| ASSIGNED TASK |
Each line of the records that includes "purple" should be found and copied.

| DATA |

>>>>

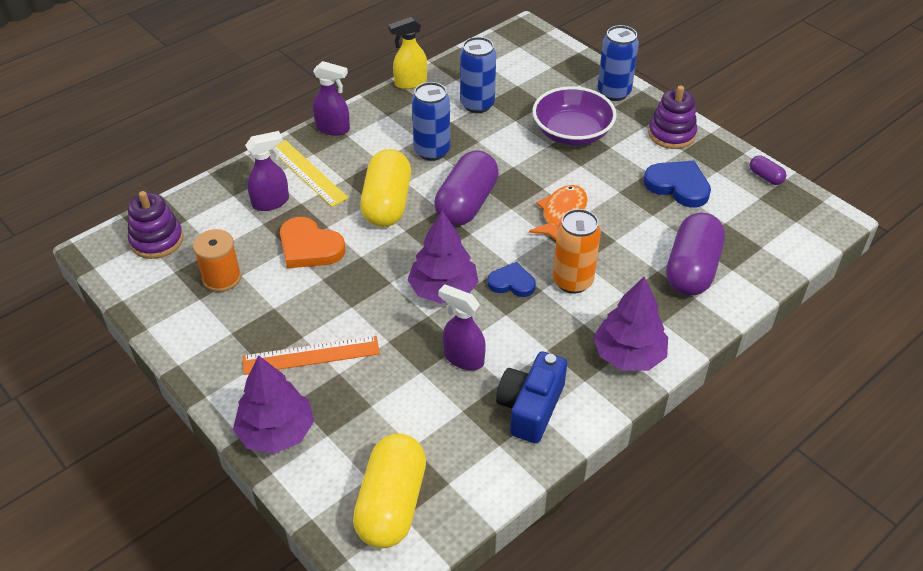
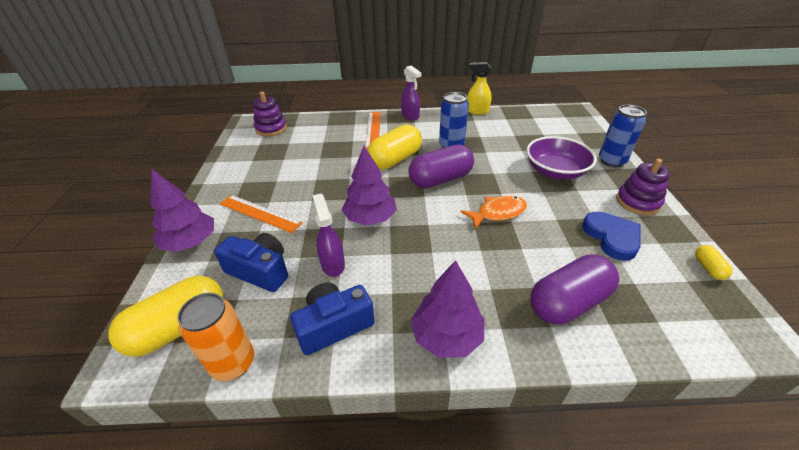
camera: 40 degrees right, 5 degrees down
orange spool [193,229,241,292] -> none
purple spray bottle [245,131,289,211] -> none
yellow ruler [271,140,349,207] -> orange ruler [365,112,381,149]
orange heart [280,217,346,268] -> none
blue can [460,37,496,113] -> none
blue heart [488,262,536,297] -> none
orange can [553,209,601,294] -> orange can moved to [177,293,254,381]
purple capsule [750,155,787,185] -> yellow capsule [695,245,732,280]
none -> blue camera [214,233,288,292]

<<<<
>>>>

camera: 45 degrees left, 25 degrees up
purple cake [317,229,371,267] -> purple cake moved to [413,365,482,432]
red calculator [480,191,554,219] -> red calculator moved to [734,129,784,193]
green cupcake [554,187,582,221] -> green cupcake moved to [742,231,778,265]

<<<<

| YOUR SOLUTION |
purple spray bottle [245,131,289,211] -> none
purple capsule [750,155,787,185] -> yellow capsule [695,245,732,280]
purple cake [317,229,371,267] -> purple cake moved to [413,365,482,432]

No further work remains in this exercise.